(Stored data entries)
- - - - -

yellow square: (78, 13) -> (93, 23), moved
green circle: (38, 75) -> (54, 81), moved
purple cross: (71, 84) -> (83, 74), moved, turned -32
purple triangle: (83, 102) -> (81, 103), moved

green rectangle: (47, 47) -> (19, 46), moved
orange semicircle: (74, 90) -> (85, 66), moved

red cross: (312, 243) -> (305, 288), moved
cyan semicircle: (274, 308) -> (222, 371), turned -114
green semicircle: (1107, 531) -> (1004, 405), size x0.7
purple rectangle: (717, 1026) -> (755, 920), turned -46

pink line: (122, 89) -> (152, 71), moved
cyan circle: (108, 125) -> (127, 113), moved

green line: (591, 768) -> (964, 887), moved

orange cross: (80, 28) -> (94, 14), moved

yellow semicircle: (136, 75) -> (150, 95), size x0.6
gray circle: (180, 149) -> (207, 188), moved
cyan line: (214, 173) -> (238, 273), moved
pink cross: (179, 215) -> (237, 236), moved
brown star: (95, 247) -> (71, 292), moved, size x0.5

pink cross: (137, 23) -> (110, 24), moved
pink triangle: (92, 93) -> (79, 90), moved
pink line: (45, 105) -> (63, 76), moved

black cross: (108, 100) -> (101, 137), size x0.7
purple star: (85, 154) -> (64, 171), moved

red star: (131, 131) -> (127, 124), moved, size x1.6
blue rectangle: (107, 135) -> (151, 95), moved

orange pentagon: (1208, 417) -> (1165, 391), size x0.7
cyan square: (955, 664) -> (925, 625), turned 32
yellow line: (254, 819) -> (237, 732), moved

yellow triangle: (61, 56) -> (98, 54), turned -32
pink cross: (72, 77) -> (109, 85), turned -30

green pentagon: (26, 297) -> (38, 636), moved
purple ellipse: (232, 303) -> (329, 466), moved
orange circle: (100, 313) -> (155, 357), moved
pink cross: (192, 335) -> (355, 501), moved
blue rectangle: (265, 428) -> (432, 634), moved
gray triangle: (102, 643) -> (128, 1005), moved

- - - - -

## Task requirements
Report back every line of the entries in which "rectangle" occurs.

## Result of the exercise
green rectangle: (47, 47) -> (19, 46), moved
purple rectangle: (717, 1026) -> (755, 920), turned -46
blue rectangle: (107, 135) -> (151, 95), moved
blue rectangle: (265, 428) -> (432, 634), moved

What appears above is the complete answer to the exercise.